| WORK INSTRUCTION |
From the records below, give the number of lines that include the word "schottky". Add no other words.

| DATA FOR ANALYSIS |
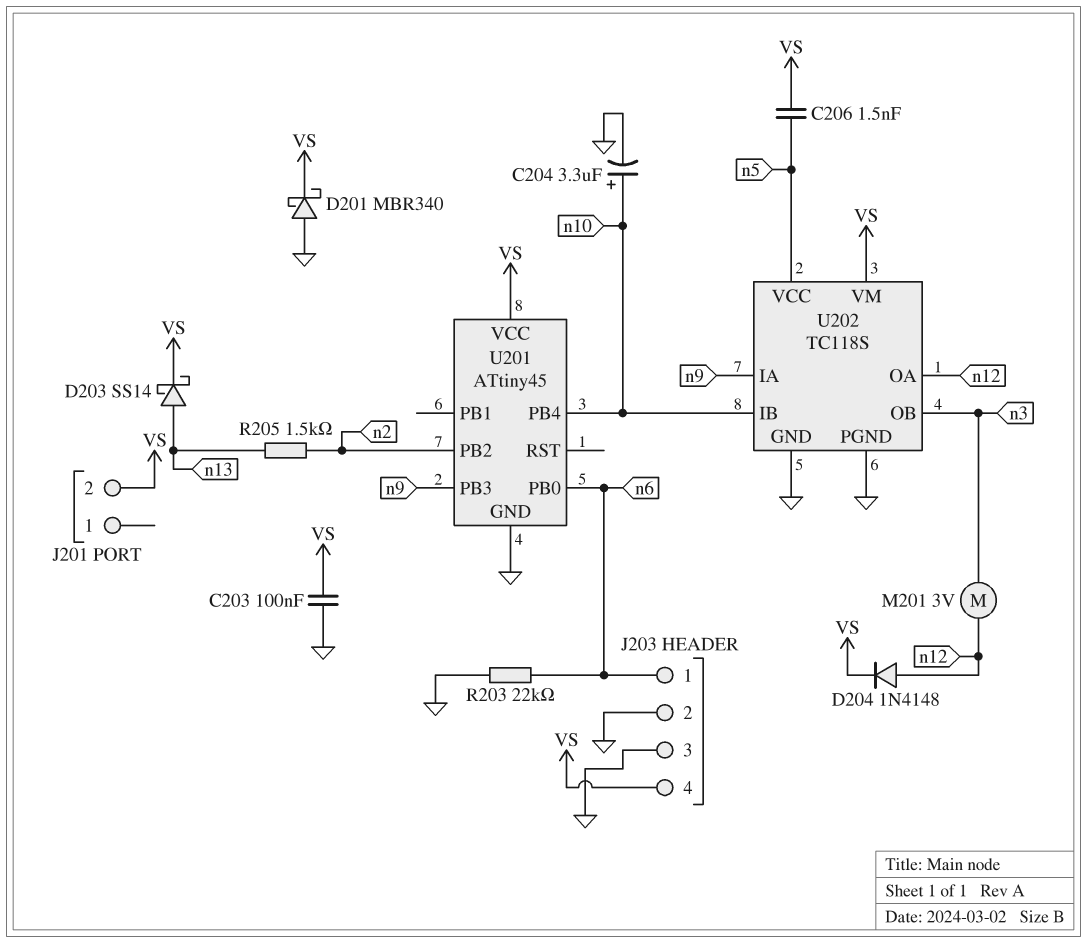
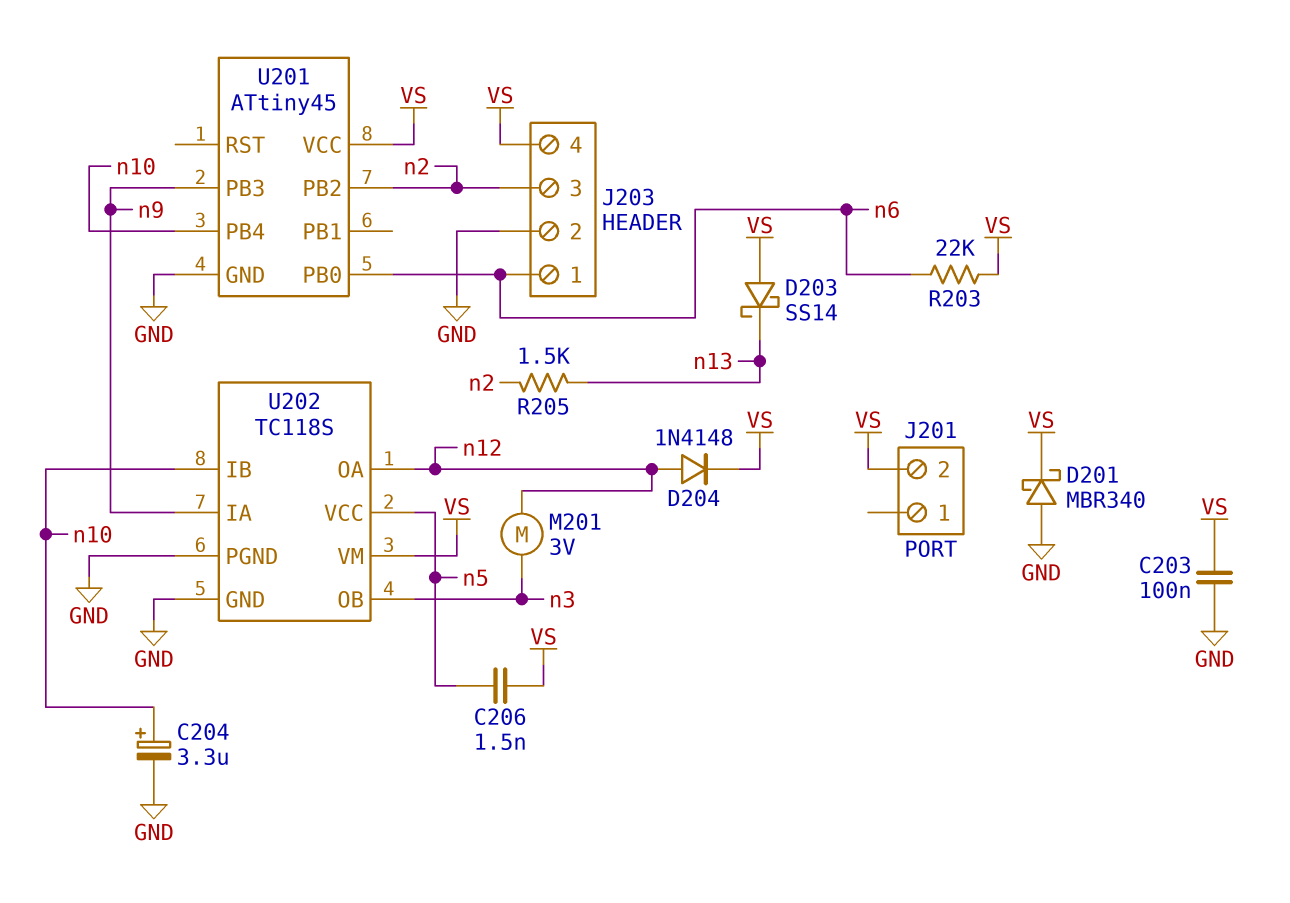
D203: schottky SS14 (A n13, K VS) -> schottky SS14 (A VS, K n13)
J203 pin 3: GND -> n2
R203: 22k (GND, n6) -> 22k (VS, n6)

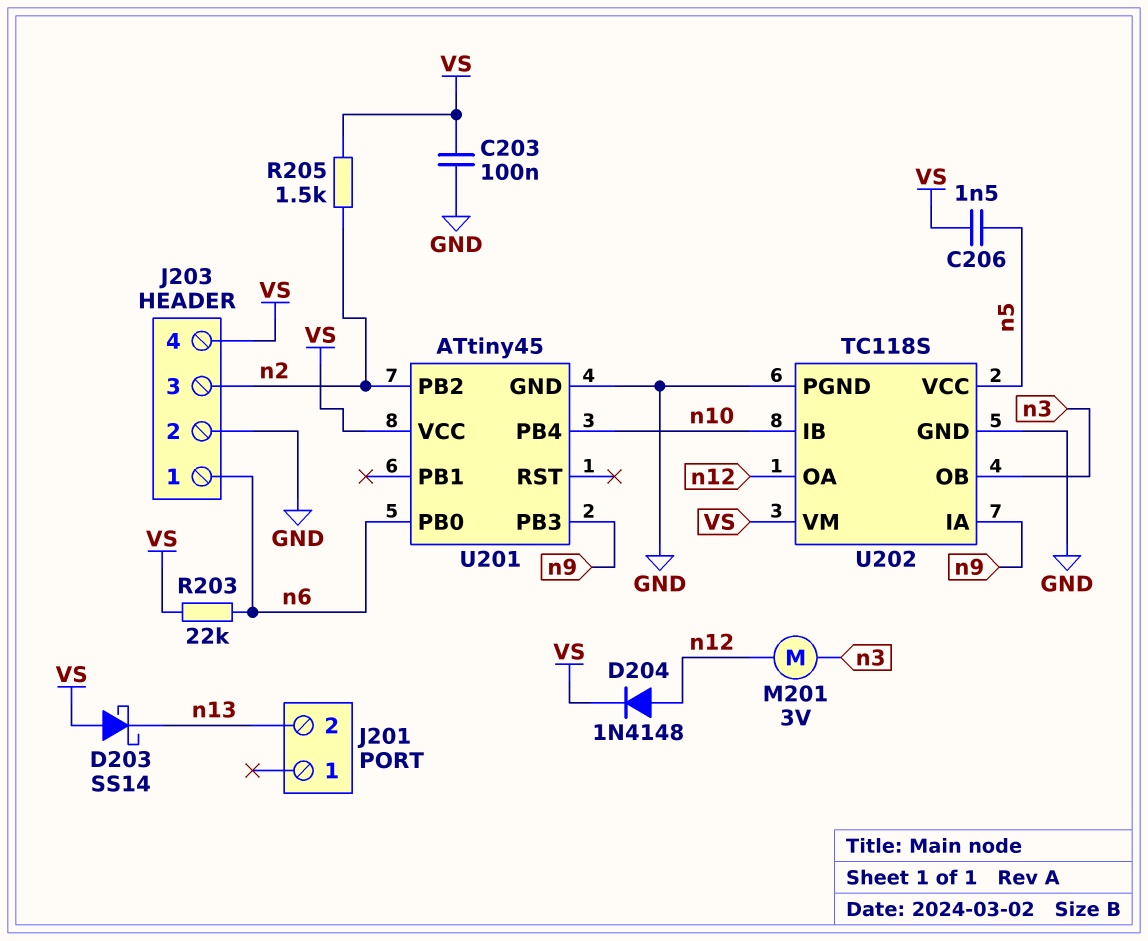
C204: 3.3uF (plus n10, minus GND) -> none
D201: schottky MBR340 (A GND, K VS) -> none
J201 pin 2: VS -> n13
R205: 1.5k (n2, n13) -> 1.5k (VS, n2)

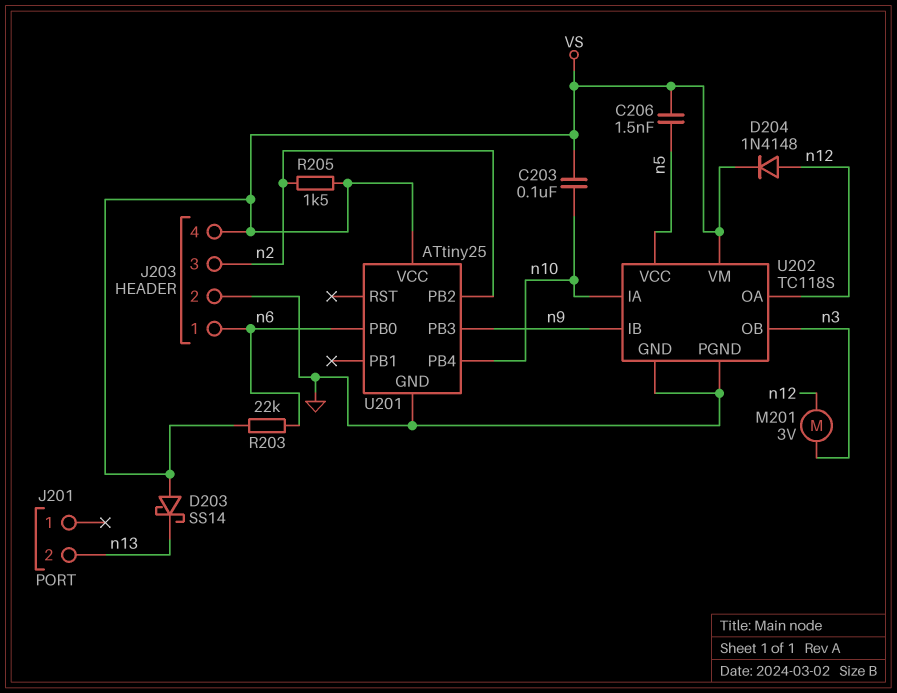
C203: 100nF (GND, VS) -> 100nF (VS, n10)
U201: ATtiny45 -> ATtiny25
U202 pin IA: n9 -> n10
U202 pin IB: n10 -> n9

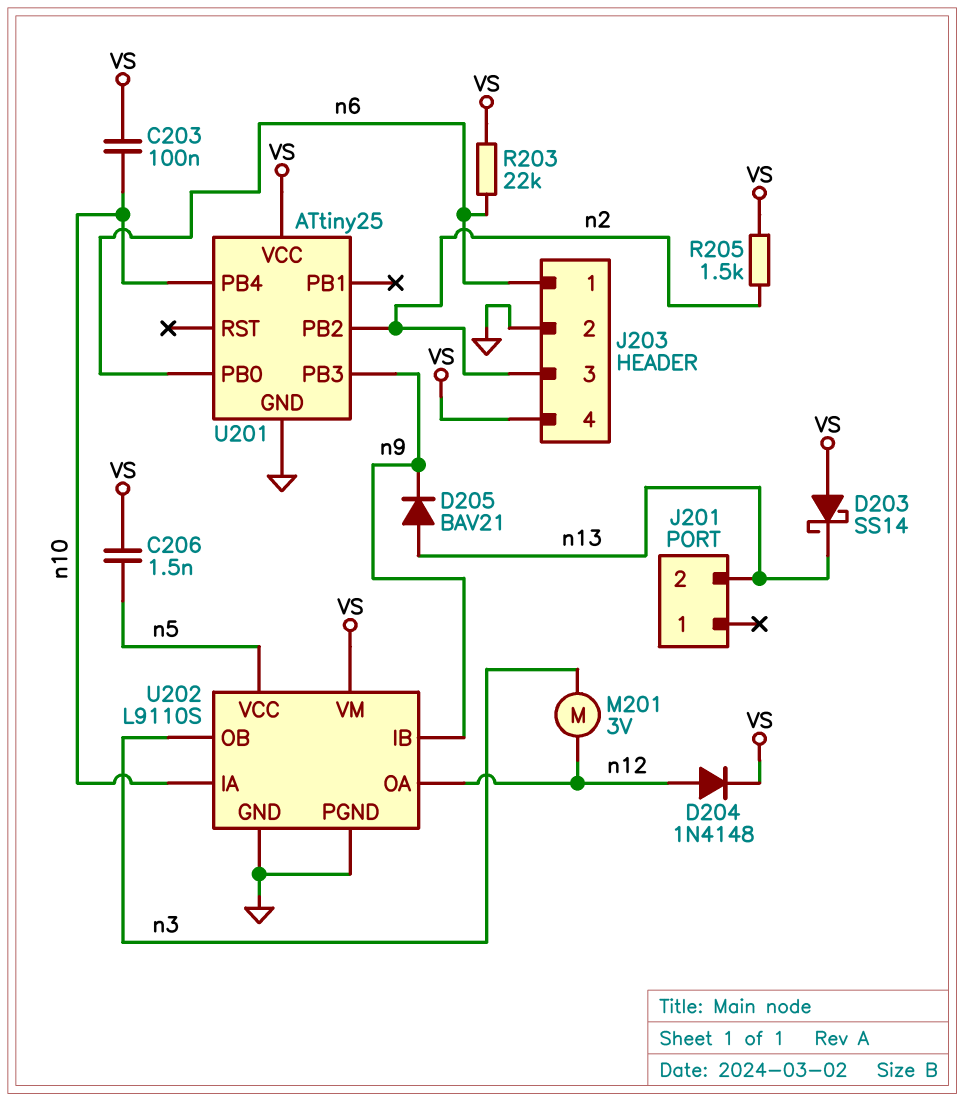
D205: none -> diode BAV21 (A n13, K n9)
U202: TC118S -> L9110S

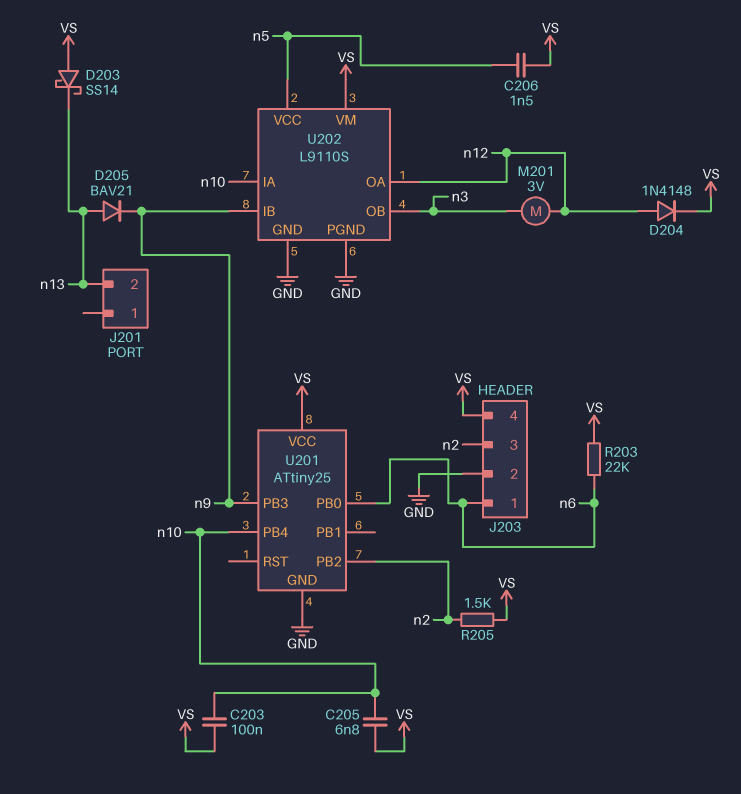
C205: none -> 6.8nF (VS, n10)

| REPLY |
2